Drop every image and restate the entries below word for word.

(Dataset records)

Content starts

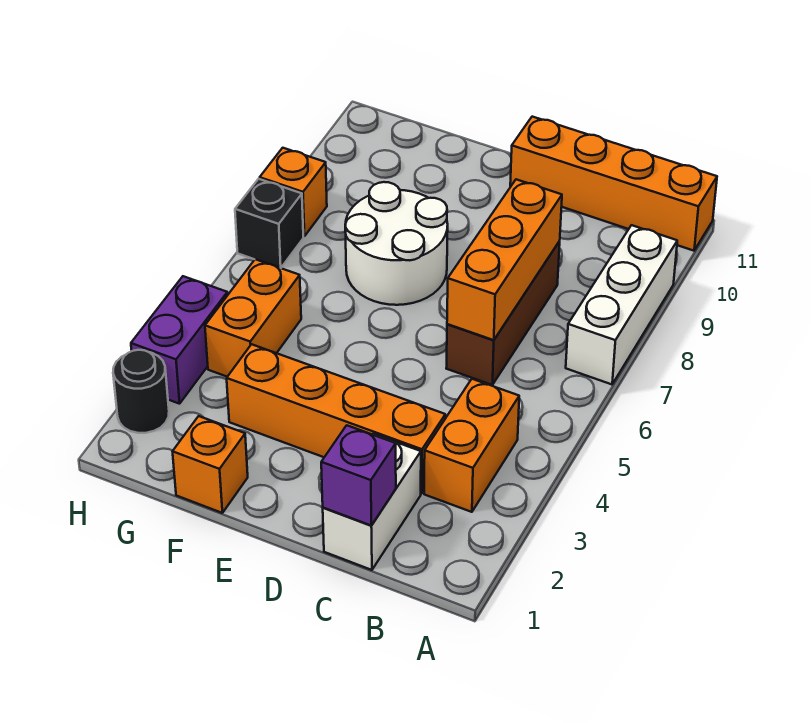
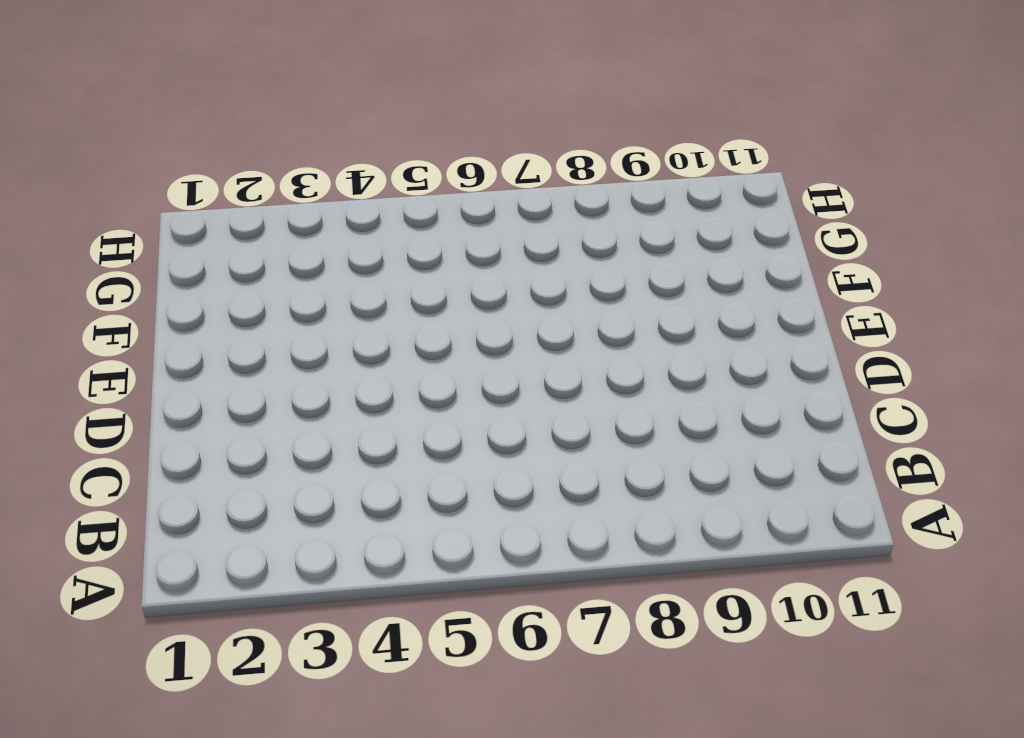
none -> white brick A7:A9 level 1
none -> orange brick A11:D11 level 1
none -> orange brick B3:B4 level 1

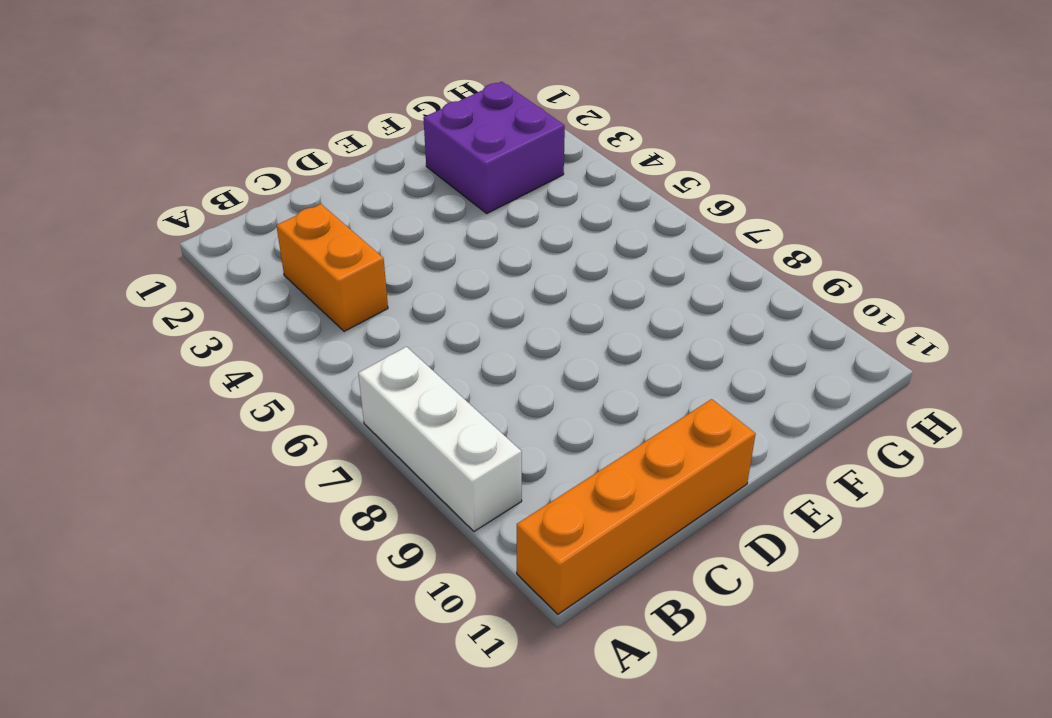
purple brick F2:G3 level 1 -> orange brick C3:F3 level 1
none -> white brick C1:C2 level 1
none -> brown brick C6:C8 level 1
none -> white round brick E7:F8 level 1

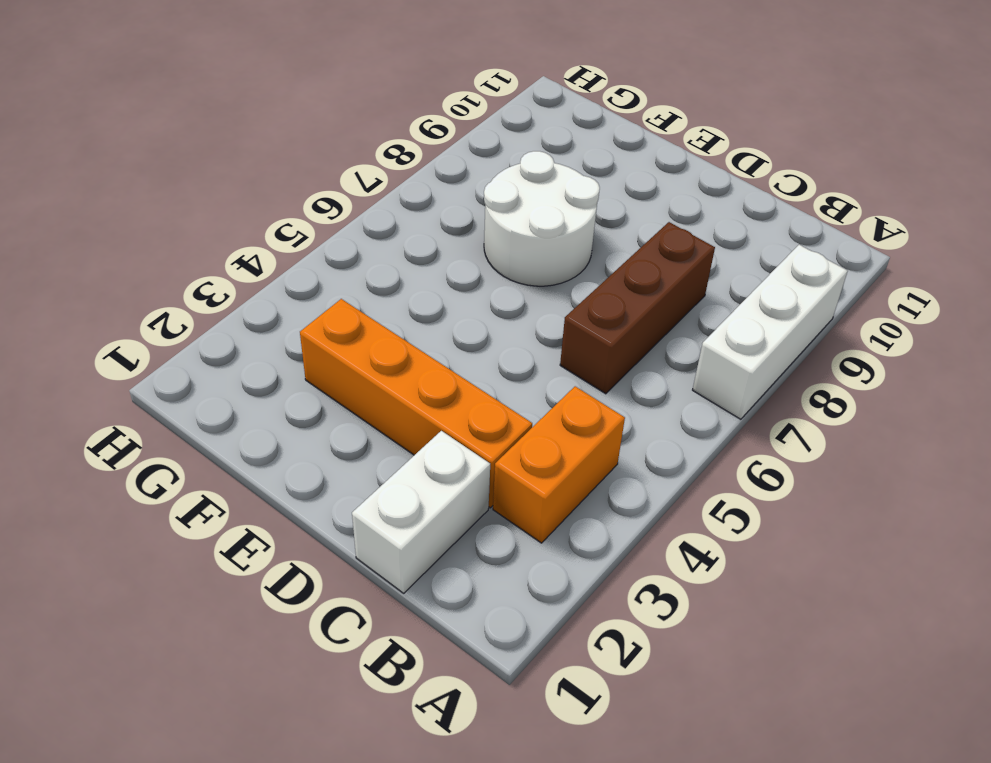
none -> orange brick A11:D11 level 1
none -> orange brick F1 level 1
none -> orange brick G4:G5 level 1

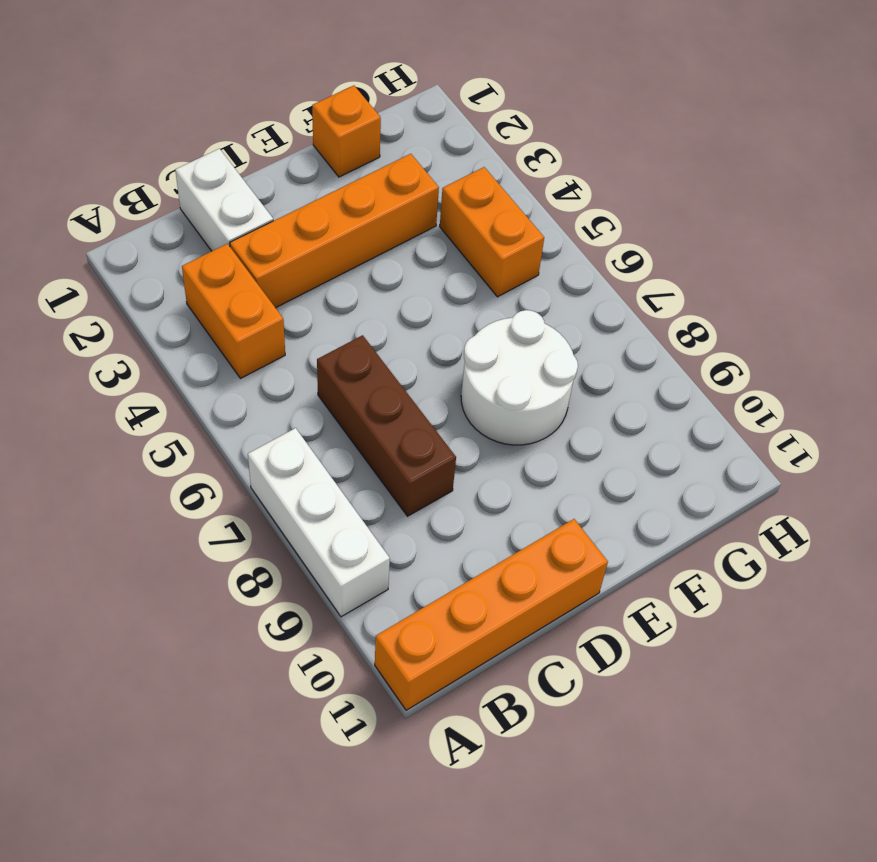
none -> black round brick H2 level 1
none -> purple brick H3:H4 level 1
none -> black brick H7 level 1

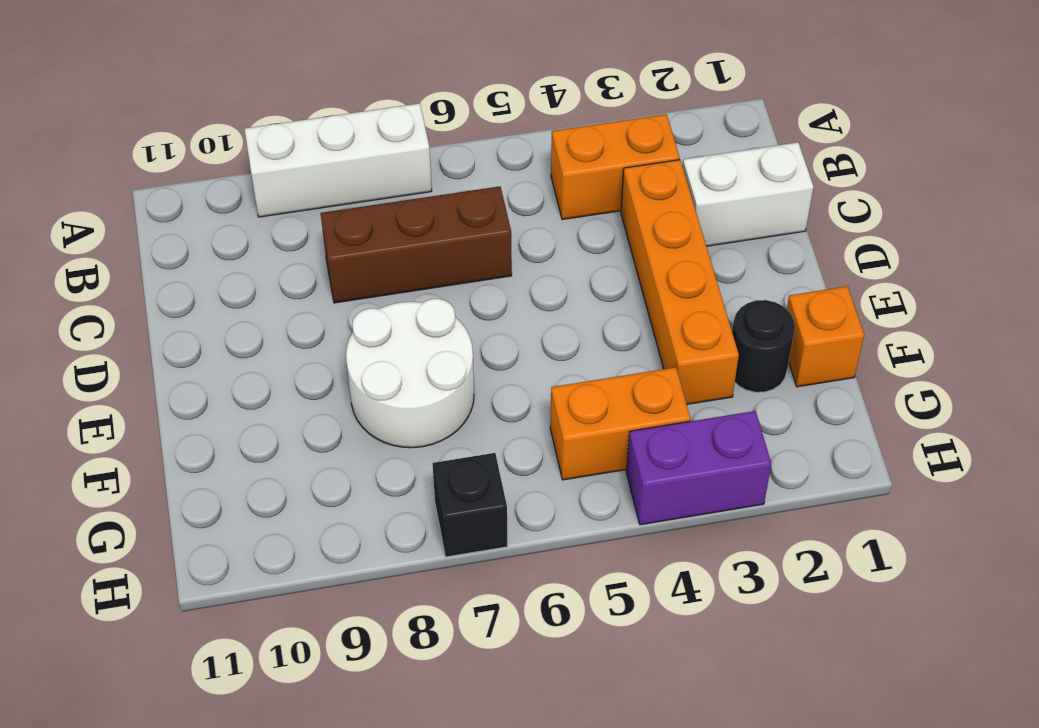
black round brick F2 level 1 -> black round brick H2 level 1
none -> orange brick A11:D11 level 1
none -> orange brick H8 level 1
none -> purple brick C1 level 2

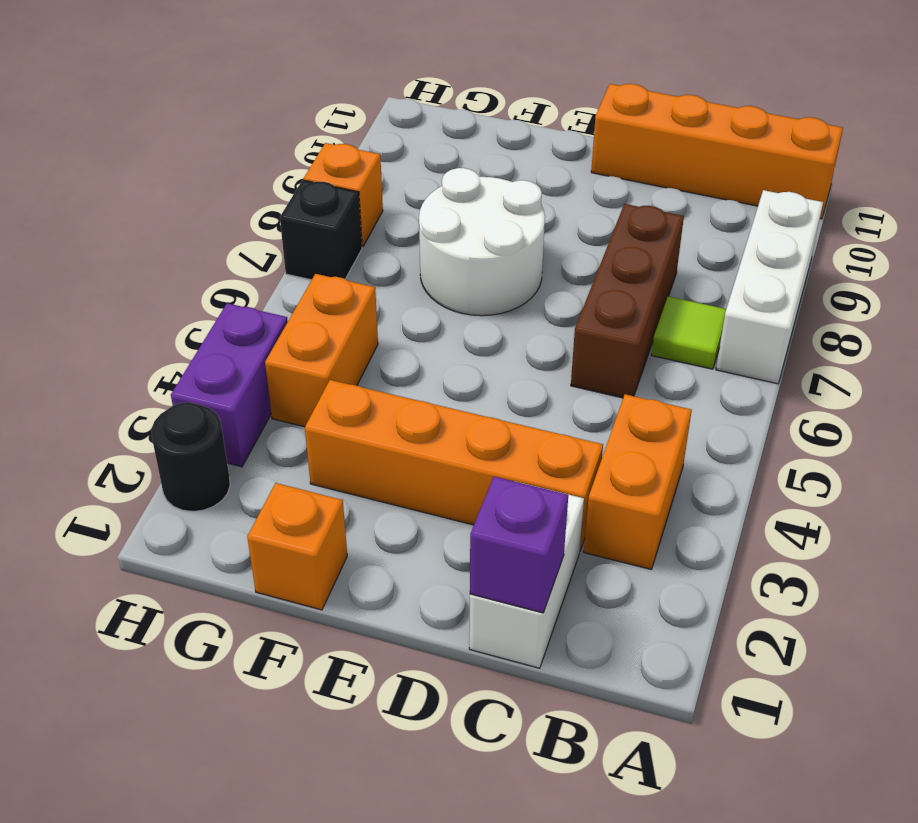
lime tile B7 level 1 -> none
none -> orange brick C6:C8 level 2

Content ends

Task answer:
none -> white brick A7:A9 level 1
none -> orange brick A11:D11 level 1
none -> orange brick B3:B4 level 1

purple brick F2:G3 level 1 -> orange brick C3:F3 level 1
none -> white brick C1:C2 level 1
none -> brown brick C6:C8 level 1
none -> white round brick E7:F8 level 1

none -> orange brick A11:D11 level 1
none -> orange brick F1 level 1
none -> orange brick G4:G5 level 1

none -> black round brick H2 level 1
none -> purple brick H3:H4 level 1
none -> black brick H7 level 1

black round brick F2 level 1 -> black round brick H2 level 1
none -> orange brick A11:D11 level 1
none -> orange brick H8 level 1
none -> purple brick C1 level 2

lime tile B7 level 1 -> none
none -> orange brick C6:C8 level 2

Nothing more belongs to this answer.